#### [WORK INSTRUCTIONS]
Please give the whole listing again word for word, and drop any pictures it holds.

#### [INPUT RECORDS]

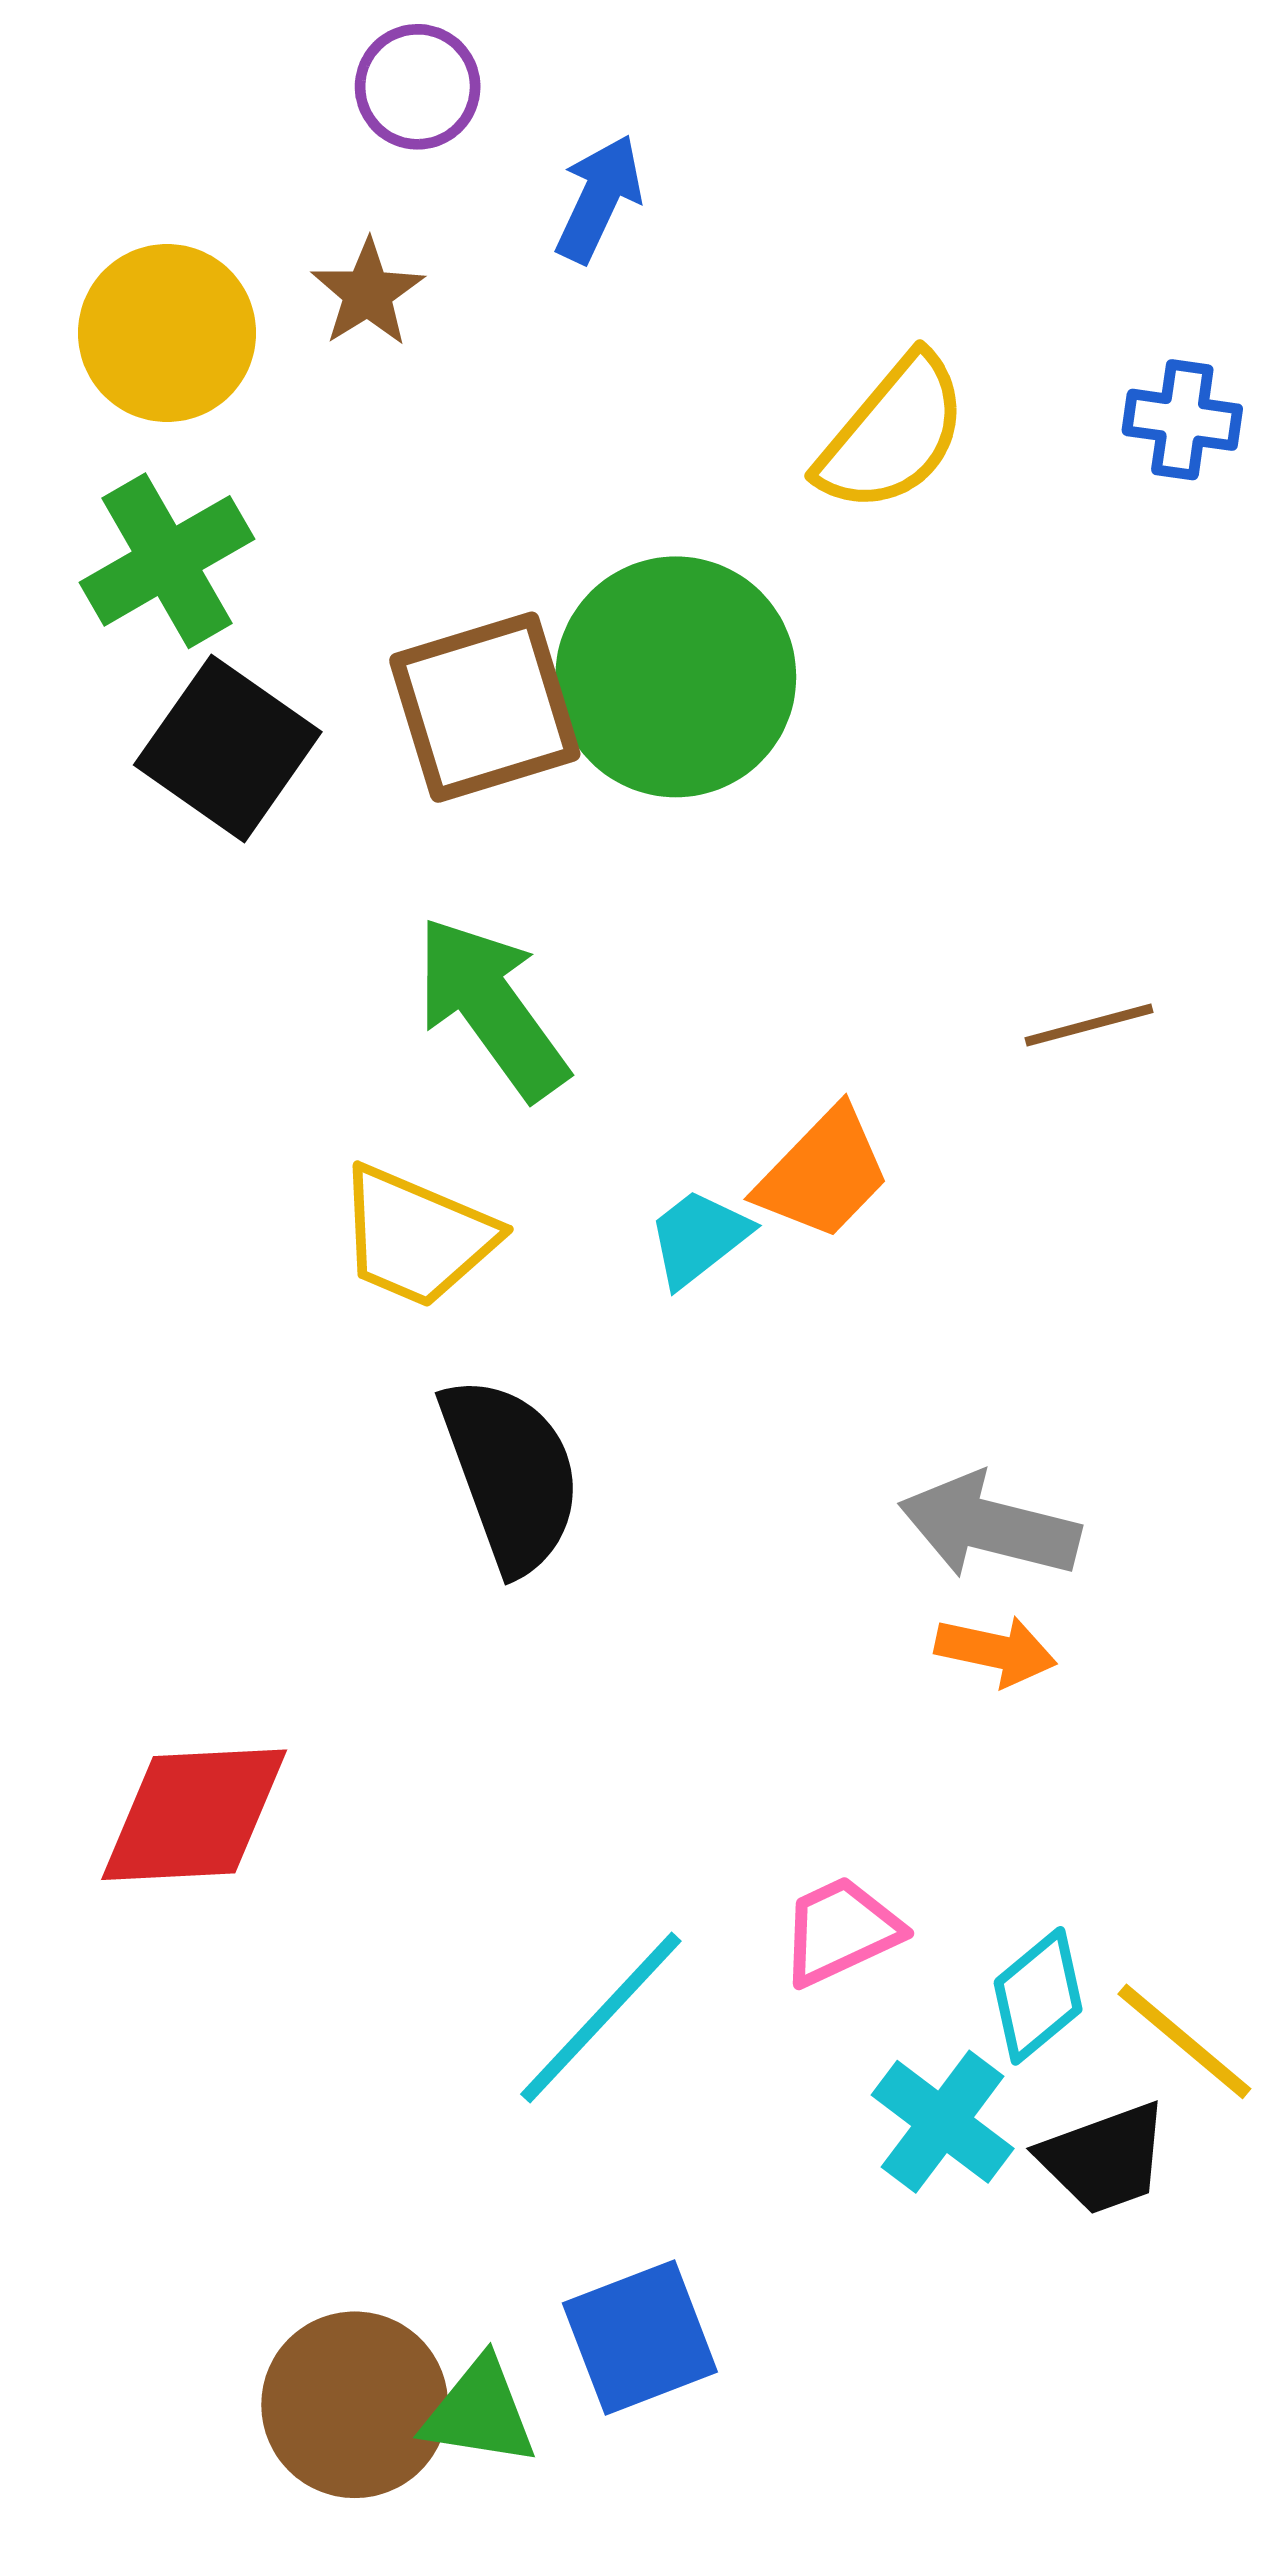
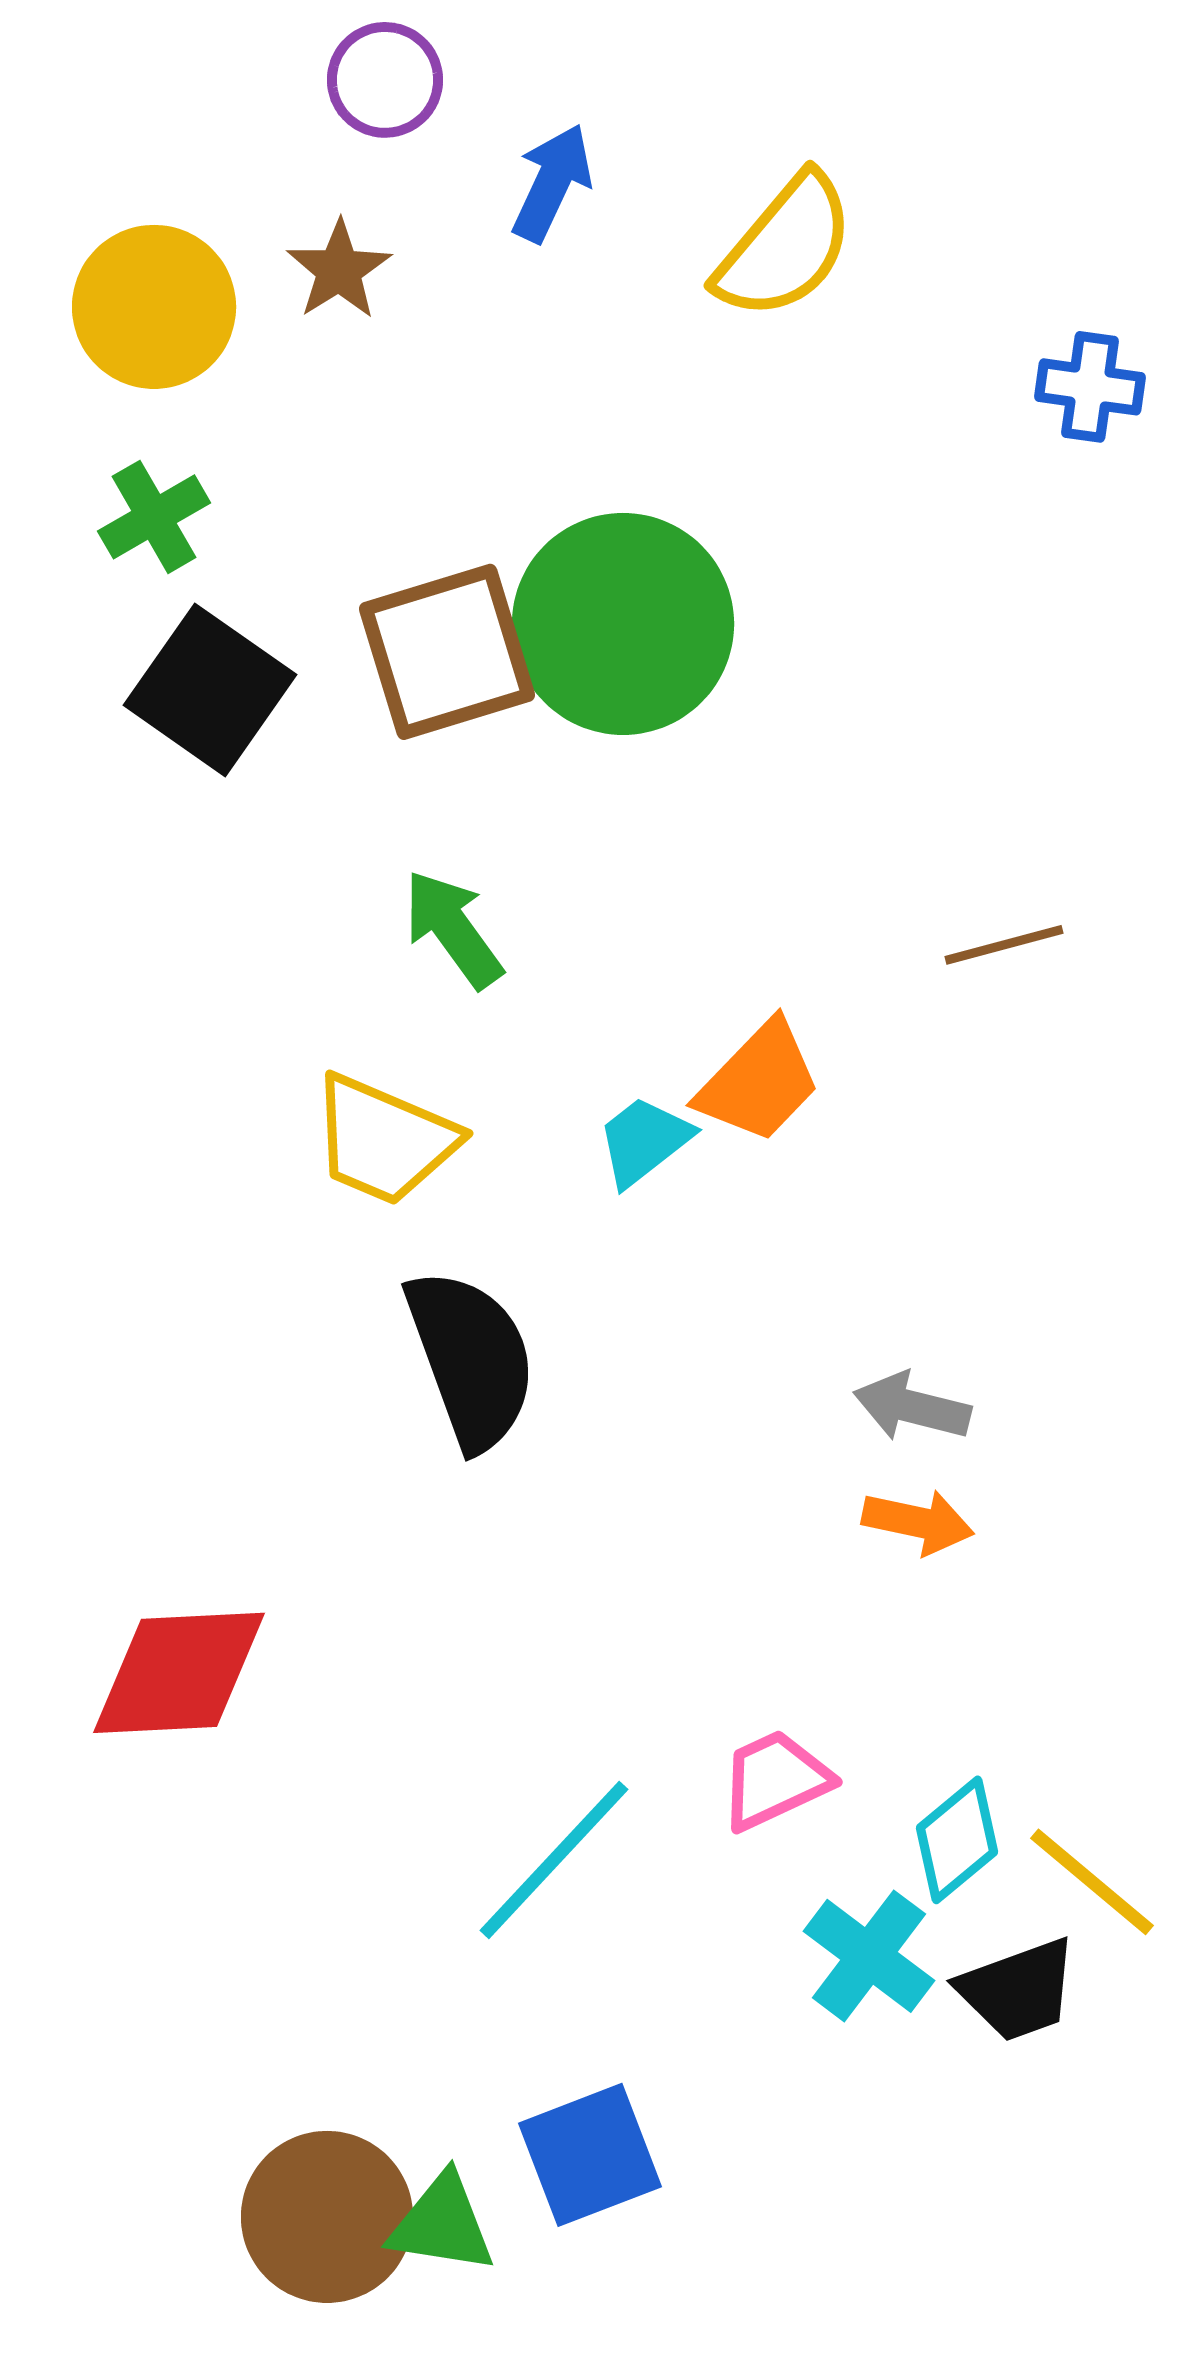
yellow semicircle: (893, 434) -> (785, 247), moved
green cross: (167, 561) -> (154, 517), size x0.7
green arrow: (491, 1008) -> (453, 929), size x0.7
gray arrow: (989, 1526) -> (912, 1407), size x0.7

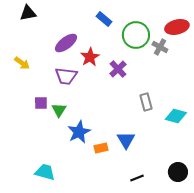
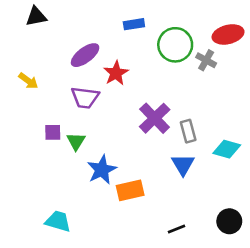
blue rectangle: (104, 19) -> (134, 24), turned -49
purple cross: (118, 69) -> (155, 118), moved, size x1.4
blue triangle: (126, 140) -> (183, 165), moved
orange rectangle: (101, 148) -> (130, 190), size x1.5

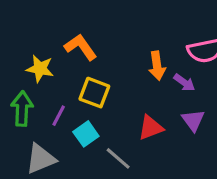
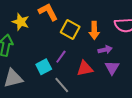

#### [EXPECTED ANSWER]
yellow semicircle: (893, 434) -> (785, 247), moved
green cross: (167, 561) -> (154, 517), size x0.7
green arrow: (491, 1008) -> (453, 929), size x0.7
gray arrow: (989, 1526) -> (912, 1407), size x0.7

blue rectangle: (104, 19) -> (134, 24), turned -49
purple cross: (118, 69) -> (155, 118), moved, size x1.4
blue triangle: (126, 140) -> (183, 165), moved
orange rectangle: (101, 148) -> (130, 190), size x1.5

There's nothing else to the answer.